Task data >>
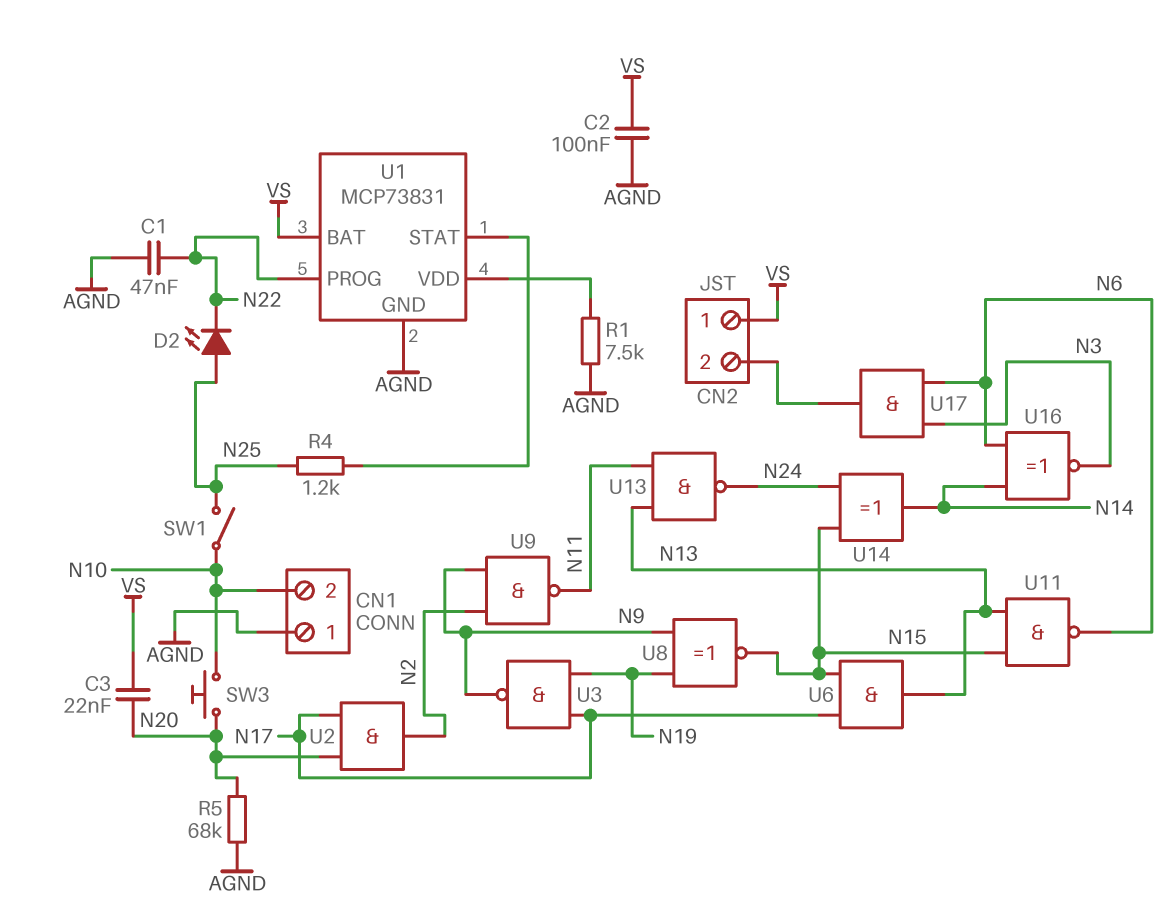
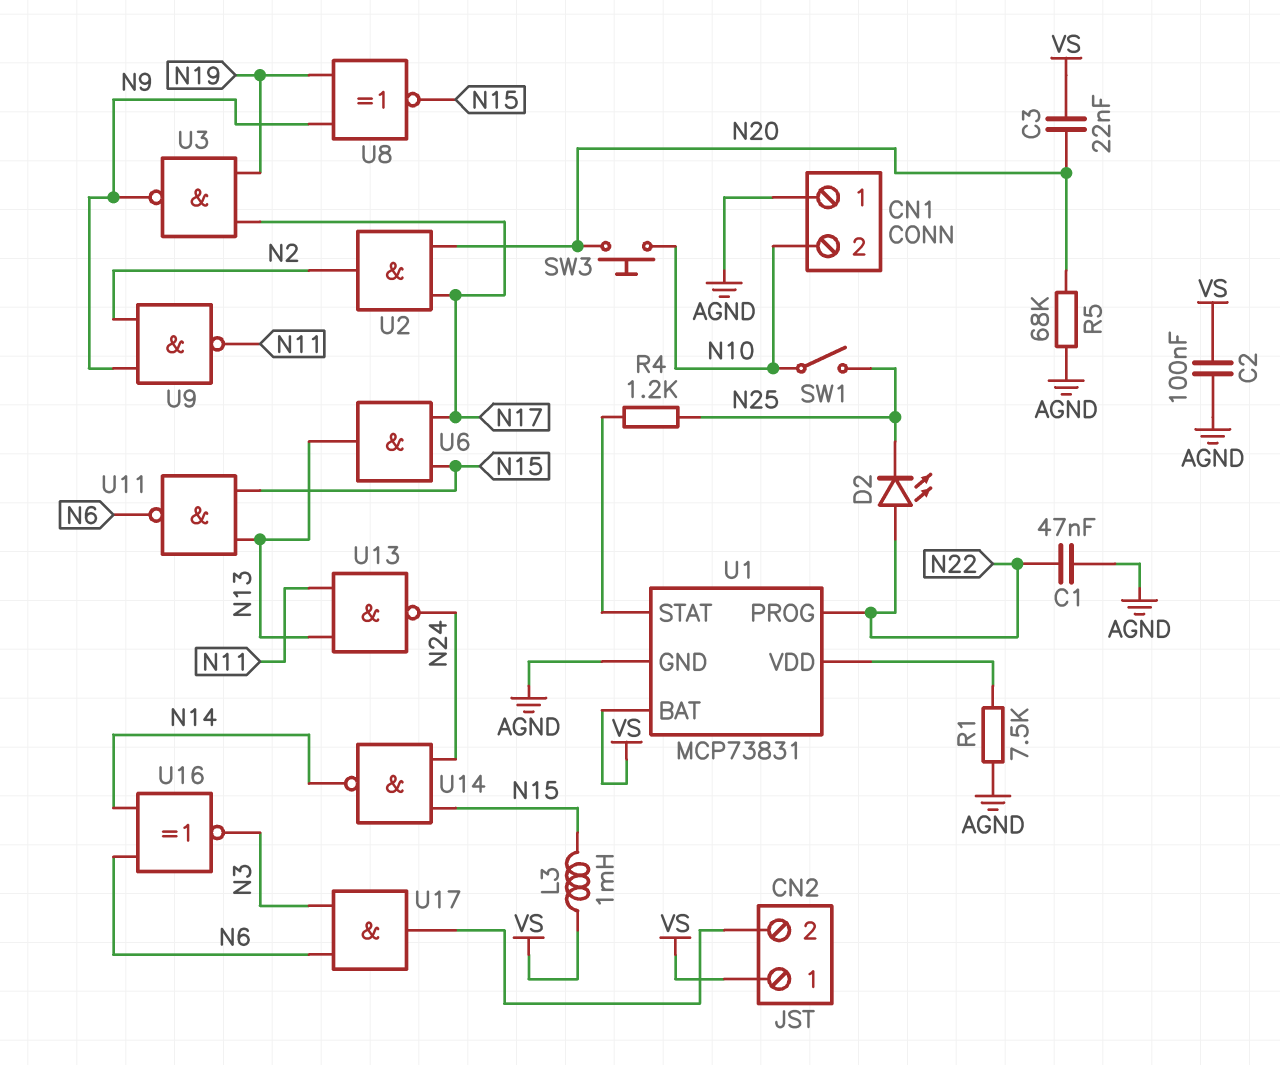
D2: LED (A N25, K N22) -> LED (A N22, K N25)
L3: none -> 1mH (N15, VS)
U14: XOR (in N15, in N24, out N14) -> NAND (in N15, in N24, out N14)

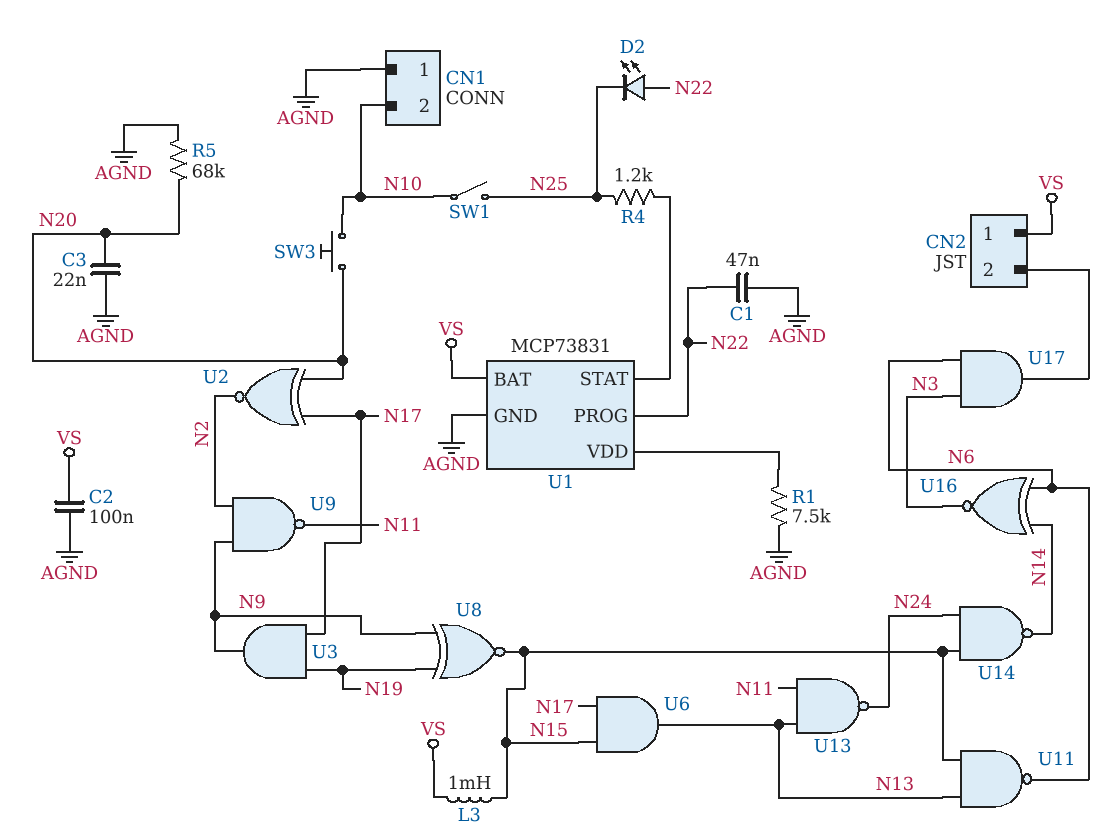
C3: 22nF (N20, VS) -> 22nF (AGND, N20)
U2: AND (in N17, in N20, out N2) -> XNOR (in N17, in N20, out N2)
U3: NAND (in N17, in N19, out N9) -> AND (in N17, in N19, out N9)

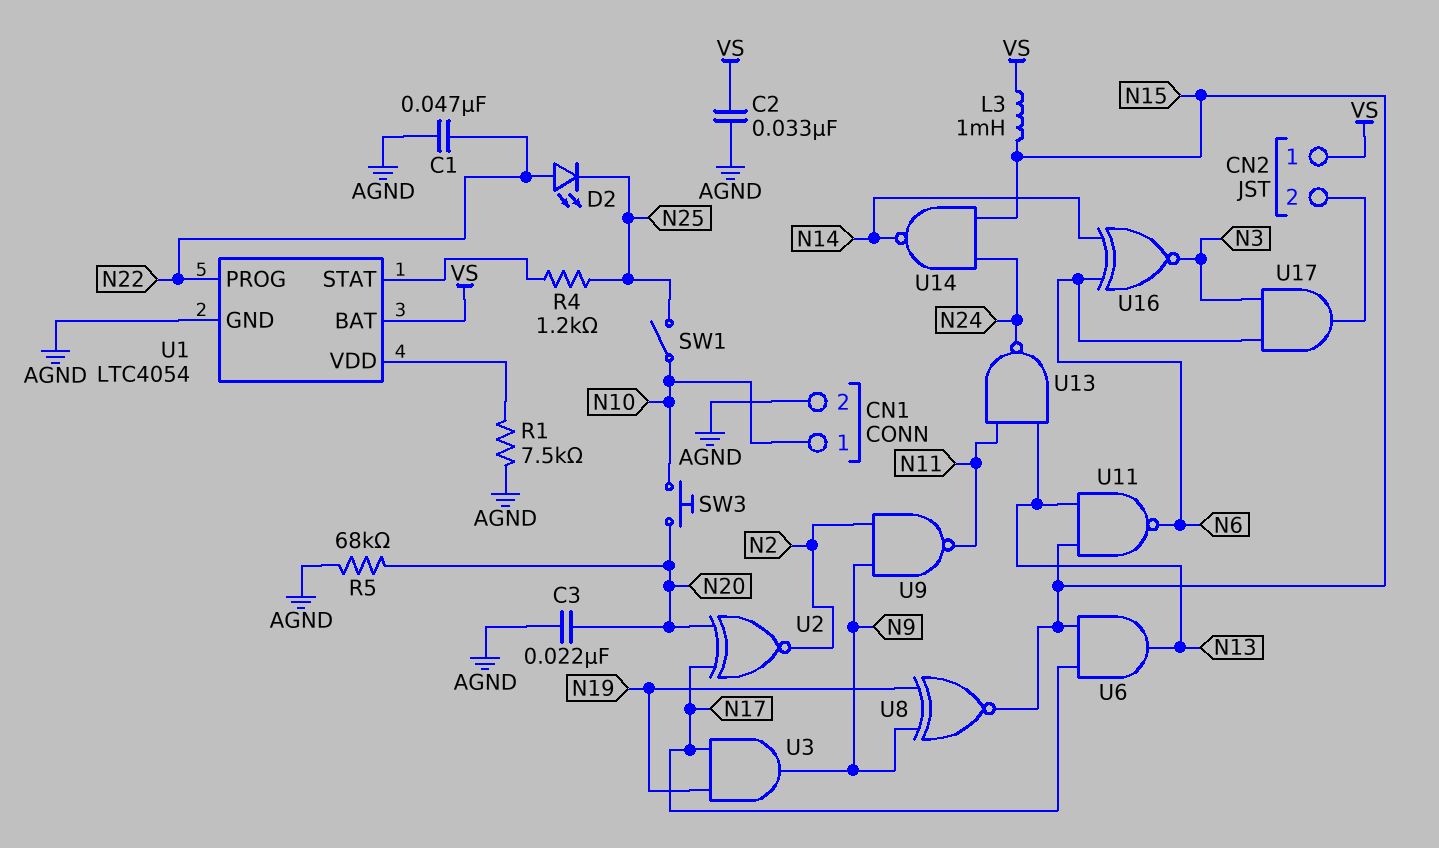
C2: 100nF (AGND, VS) -> 33nF (AGND, VS)
CN1 pin 1: AGND -> N10
CN1 pin 2: N10 -> AGND
U1: MCP73831 -> LTC4054

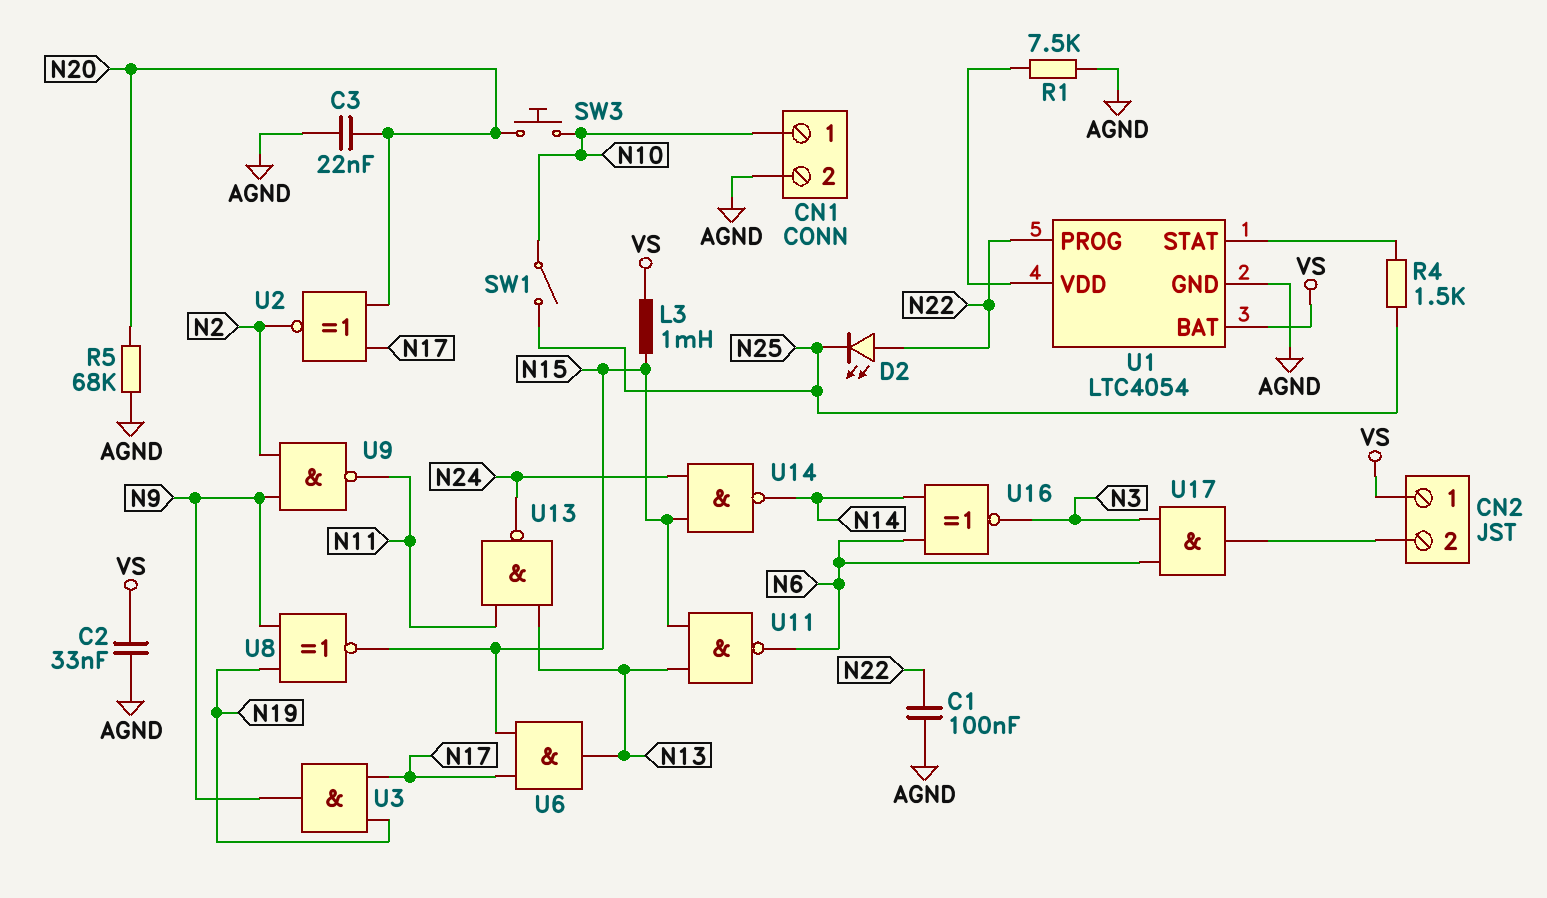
C1: 47nF (AGND, N22) -> 100nF (AGND, N22)
R4: 1.2k (N25, U1/STAT) -> 1.5k (N25, U1/STAT)

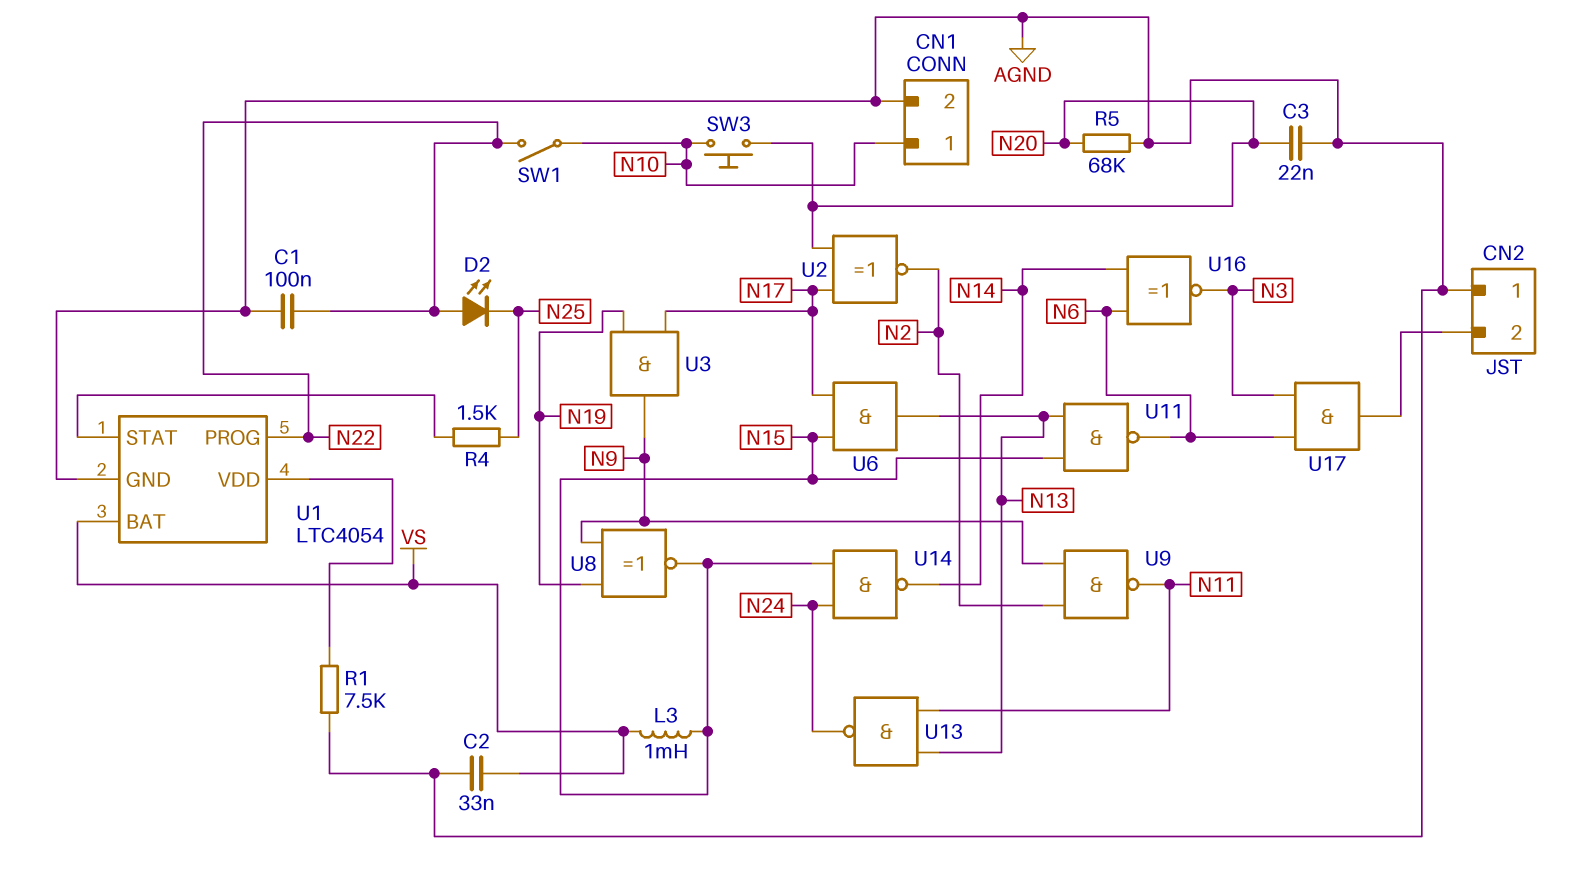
CN2 pin 1: VS -> AGND
SW1: switch (N10, N25) -> switch (N10, N22)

Problem requirements >> Extract exactly the lines above from the line containing "C1: 47nF (AGND, N22) -> 100nF (AGND, N22)" through the last one, both ends included, but not the pictures.

Your solution >>
C1: 47nF (AGND, N22) -> 100nF (AGND, N22)
R4: 1.2k (N25, U1/STAT) -> 1.5k (N25, U1/STAT)

CN2 pin 1: VS -> AGND
SW1: switch (N10, N25) -> switch (N10, N22)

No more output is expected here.